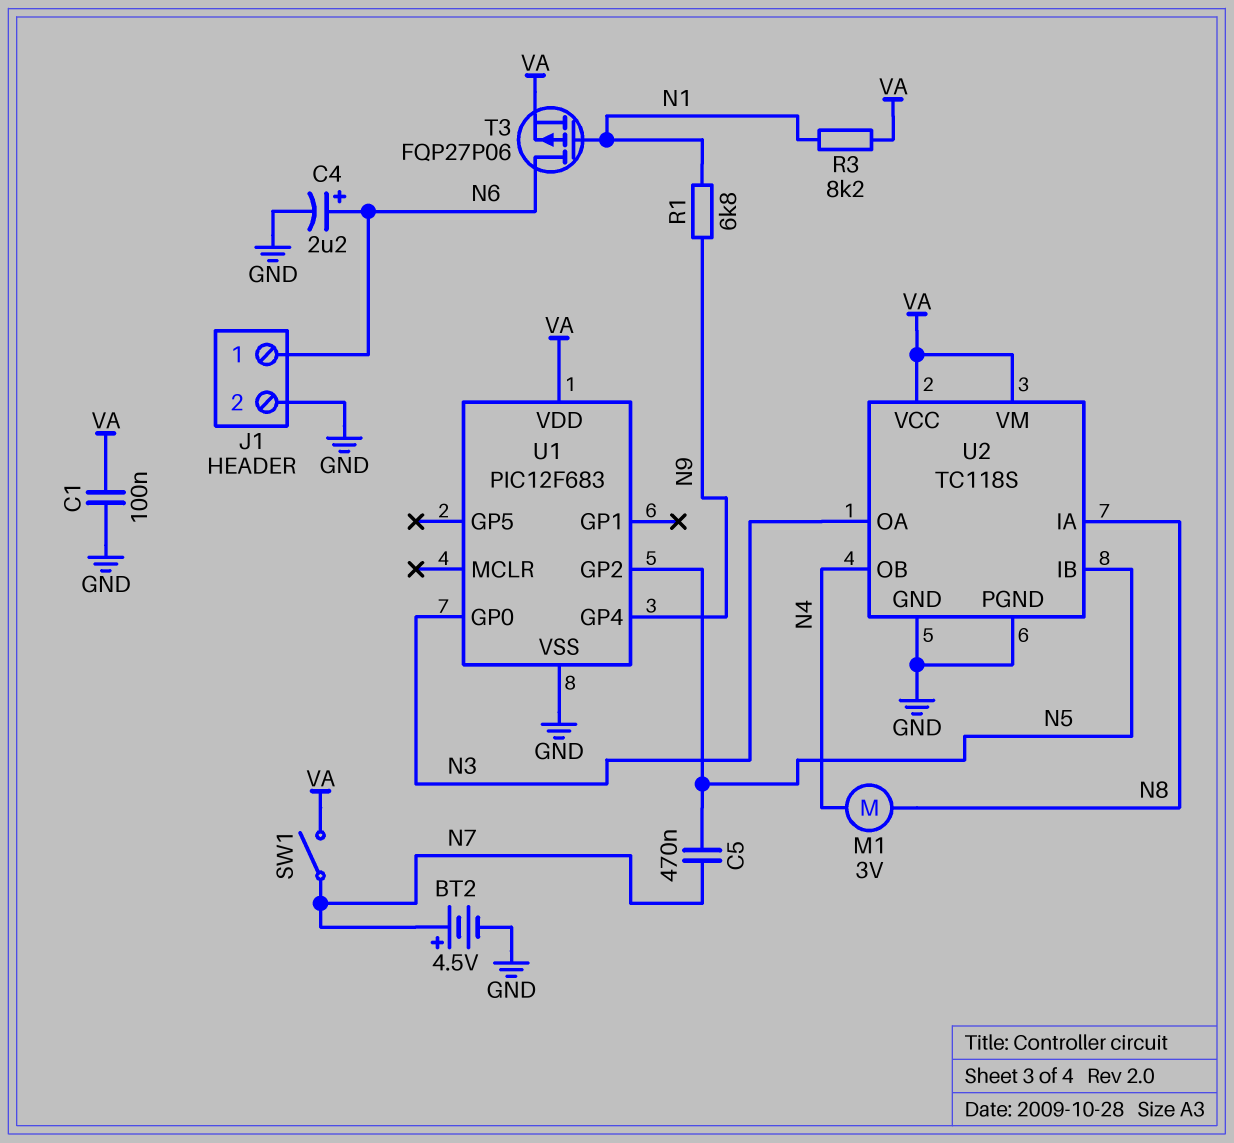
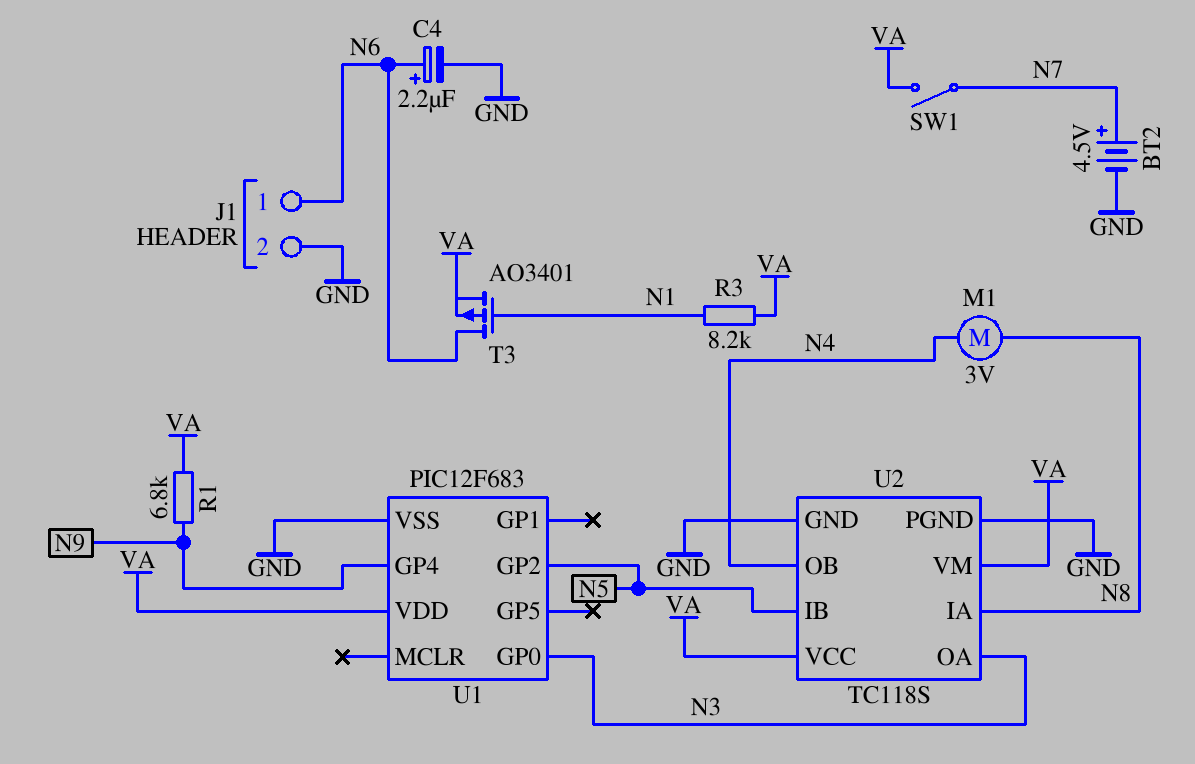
C1: 100nF (GND, VA) -> none
C5: 470nF (N5, N7) -> none
R1: 6.8k (N1, N9) -> 6.8k (N9, VA)
T3: PMOS FQP27P06 (G N1, D N6, S VA) -> PMOS AO3401 (G N1, D N6, S VA)

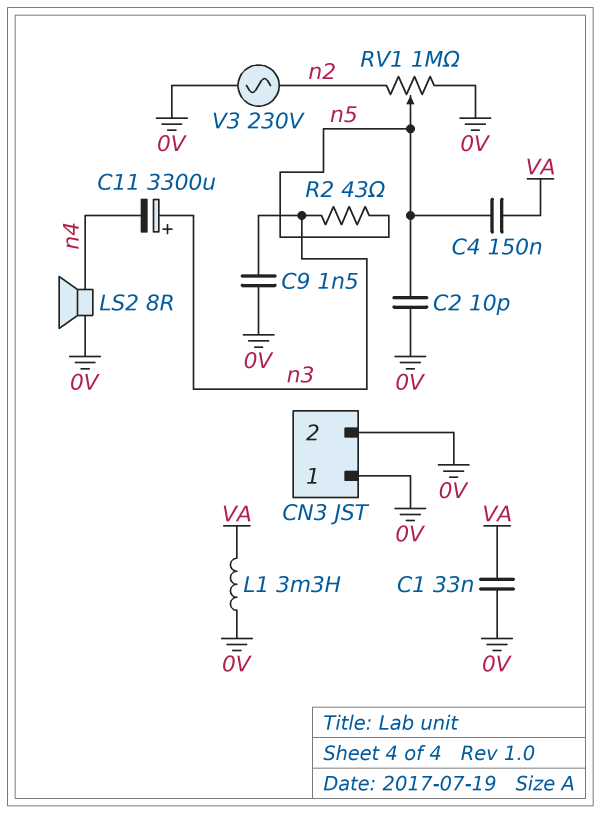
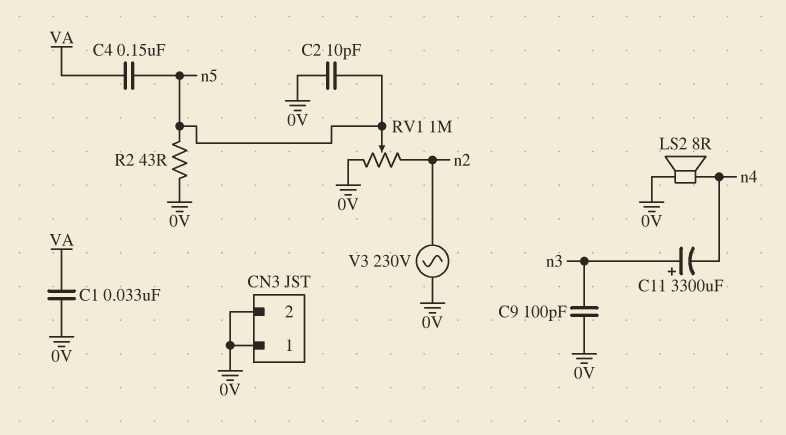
C9: 1.5nF (0V, n3) -> 100pF (0V, n3)
L1: 3.3mH (0V, VA) -> none
R2: 43 (n3, n5) -> 43 (0V, n5)

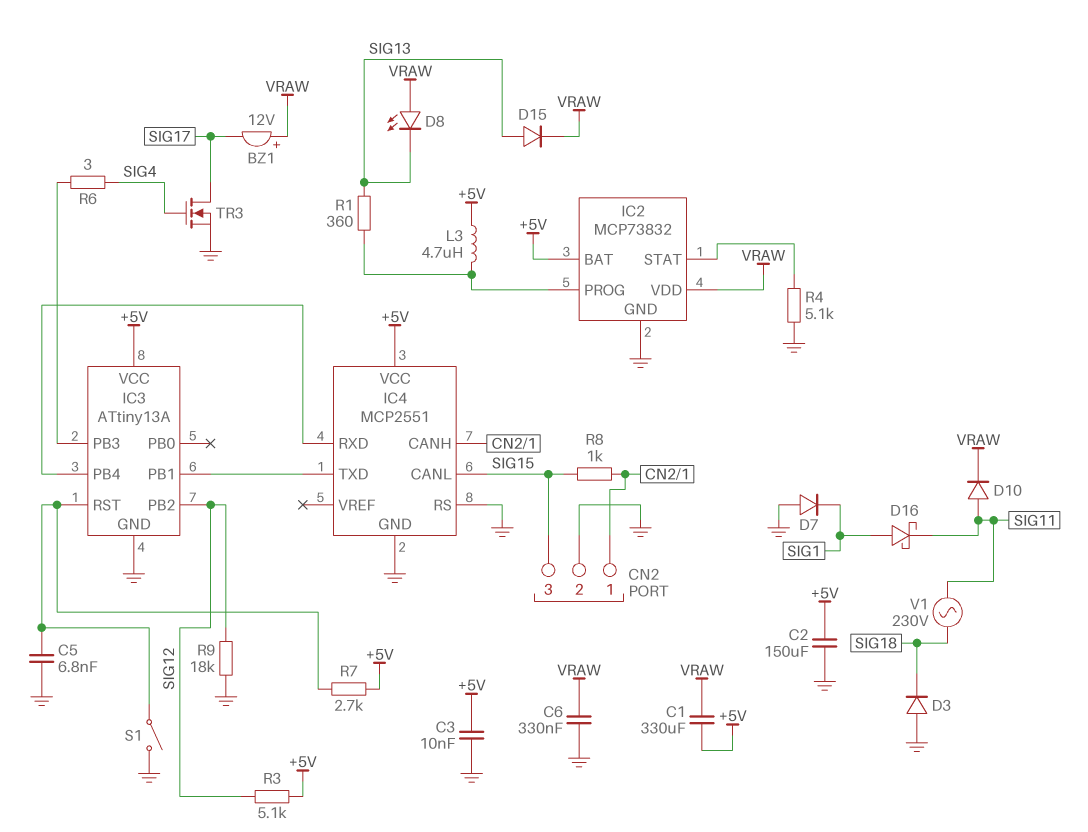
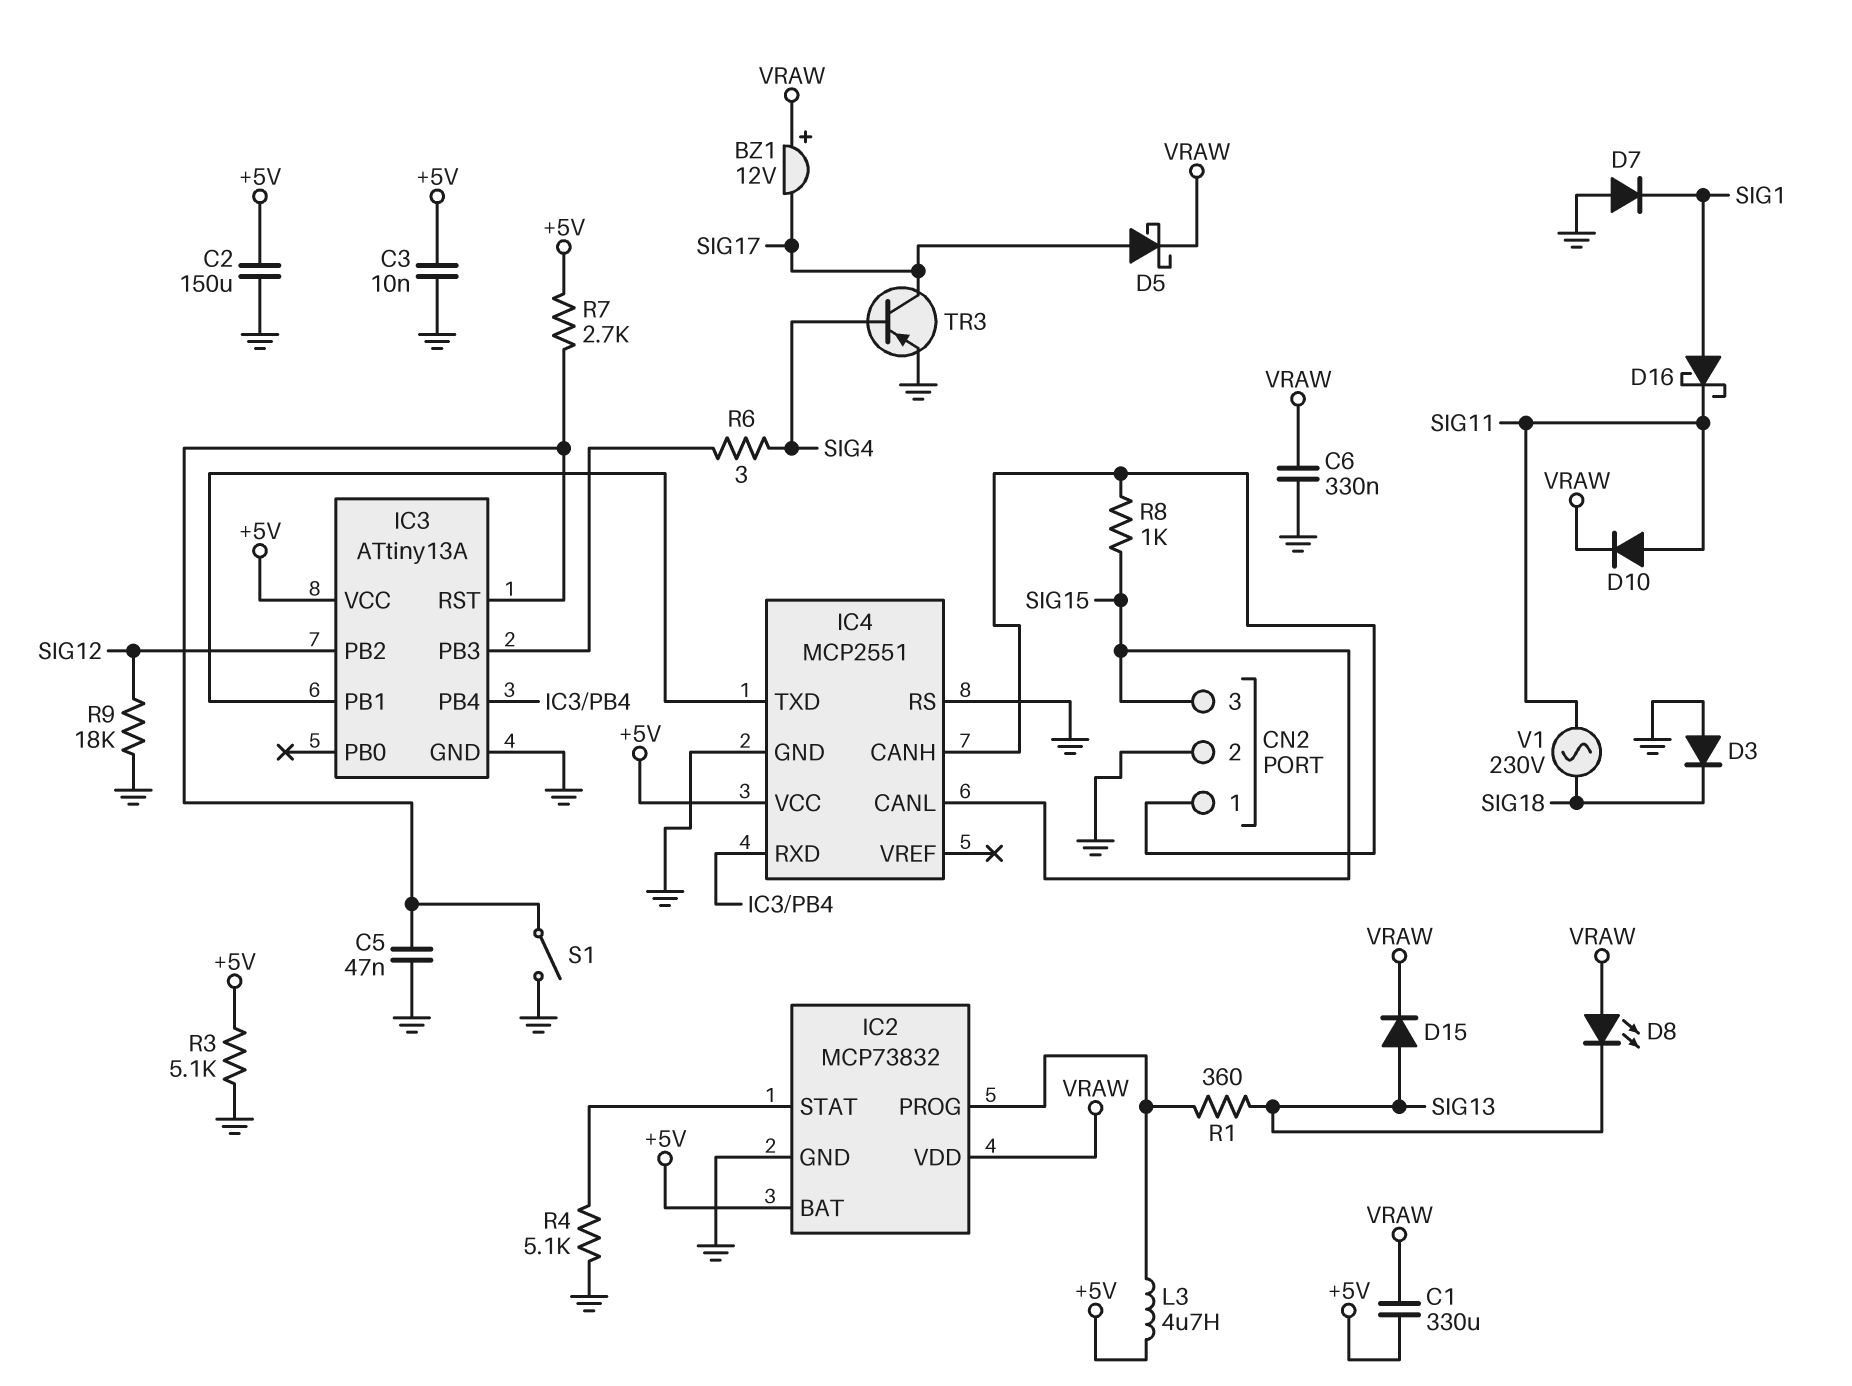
C5: 6.8nF (GND, IC3/RST) -> 47nF (GND, IC3/RST)
D5: none -> schottky (A SIG17, K VRAW)
R3: 5.1k (+5V, SIG12) -> 5.1k (+5V, GND)
TR3: NMOS (G SIG4, D SIG17, S GND) -> PNP (B SIG4, C SIG17, E GND)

WHAT TO DO.
Repeat exactly the lines from the one holding "L1: 3.3mH (0V, VA) -> none" through the last line of the entries, both included; the pictures do not belong in the copy.

RESPONSE TO THE TASK.
L1: 3.3mH (0V, VA) -> none
R2: 43 (n3, n5) -> 43 (0V, n5)

C5: 6.8nF (GND, IC3/RST) -> 47nF (GND, IC3/RST)
D5: none -> schottky (A SIG17, K VRAW)
R3: 5.1k (+5V, SIG12) -> 5.1k (+5V, GND)
TR3: NMOS (G SIG4, D SIG17, S GND) -> PNP (B SIG4, C SIG17, E GND)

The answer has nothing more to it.